**WORK ITEM:** Collect from the data below each line with "KEYS".

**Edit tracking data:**
■ ■ ■ ■
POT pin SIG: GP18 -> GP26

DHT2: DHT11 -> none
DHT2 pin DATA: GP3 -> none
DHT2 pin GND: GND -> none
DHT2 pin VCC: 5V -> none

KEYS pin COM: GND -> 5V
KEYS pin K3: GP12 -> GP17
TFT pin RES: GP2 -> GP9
■ ■ ■ ■
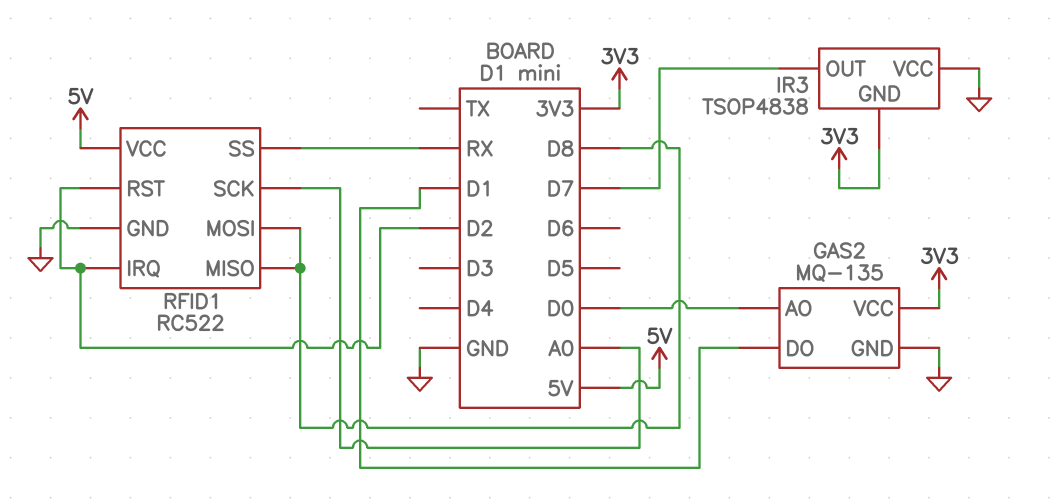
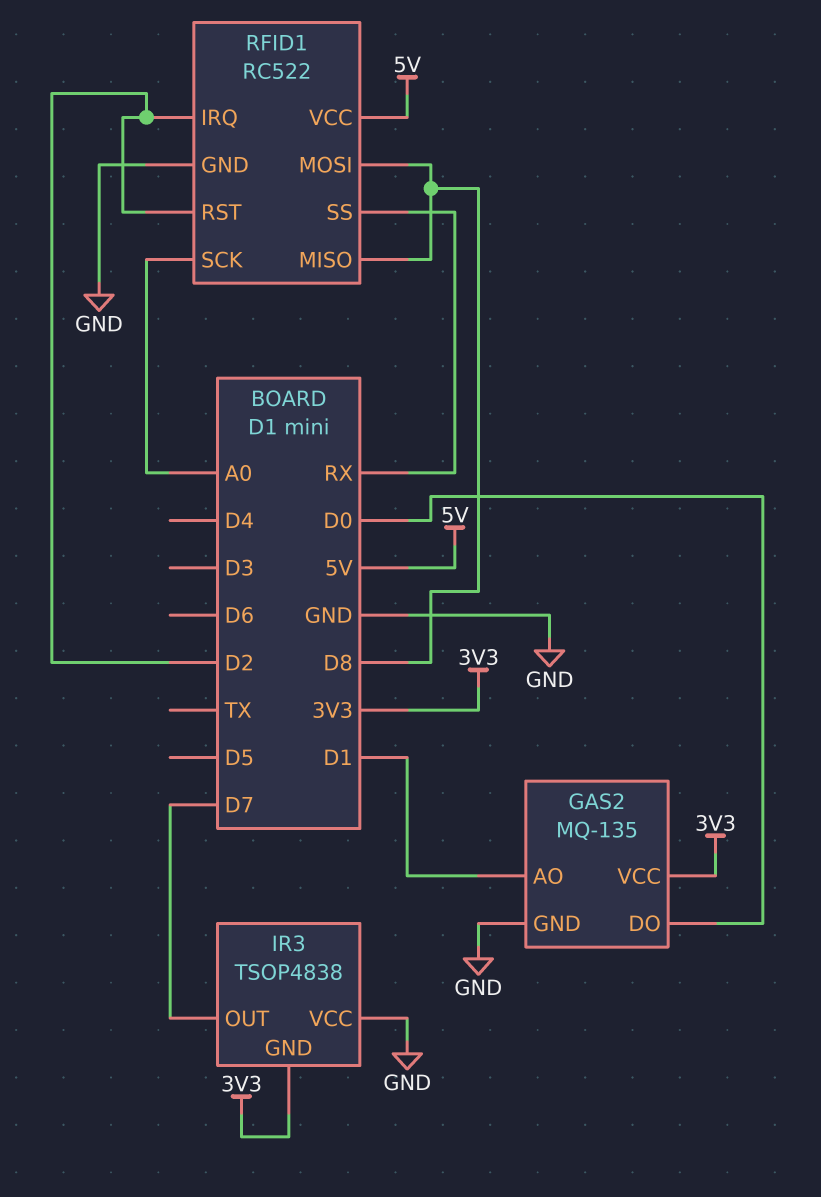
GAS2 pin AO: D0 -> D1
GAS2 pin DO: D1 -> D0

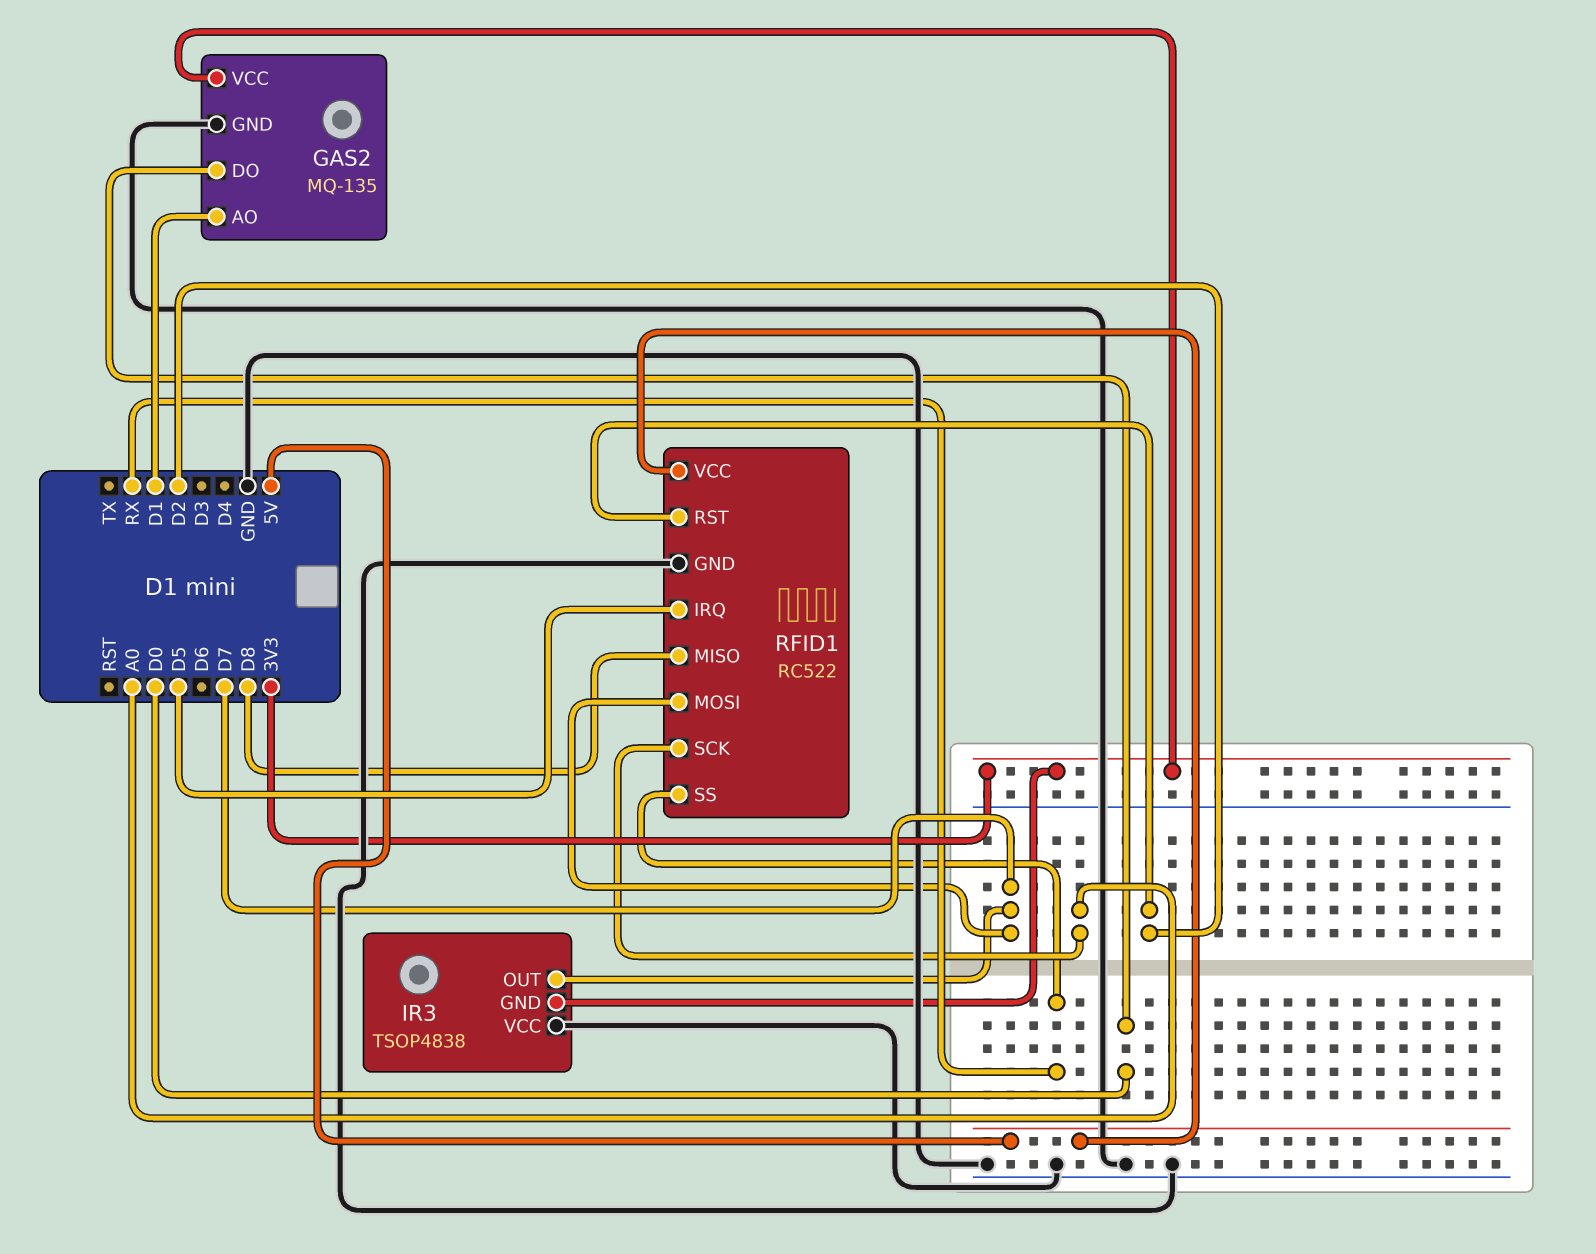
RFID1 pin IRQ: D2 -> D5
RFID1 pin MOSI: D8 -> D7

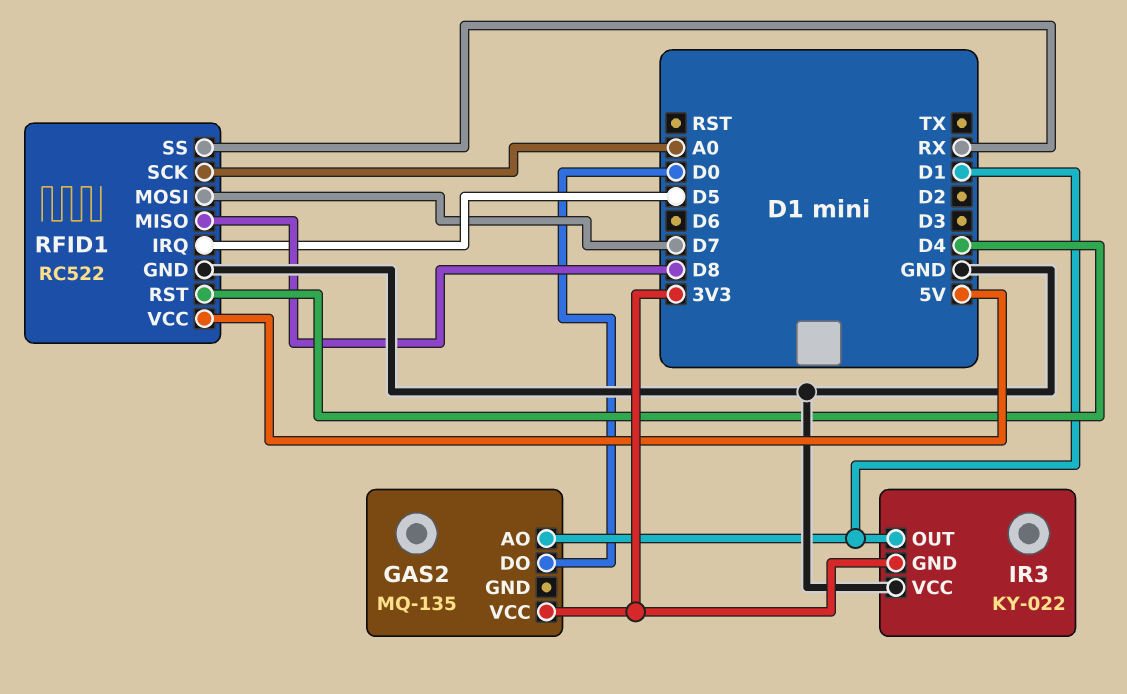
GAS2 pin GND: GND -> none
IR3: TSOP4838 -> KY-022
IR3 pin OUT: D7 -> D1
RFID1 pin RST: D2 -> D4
■ ■ ■ ■
**OUTPUT OF THE TASK:**
KEYS pin COM: GND -> 5V
KEYS pin K3: GP12 -> GP17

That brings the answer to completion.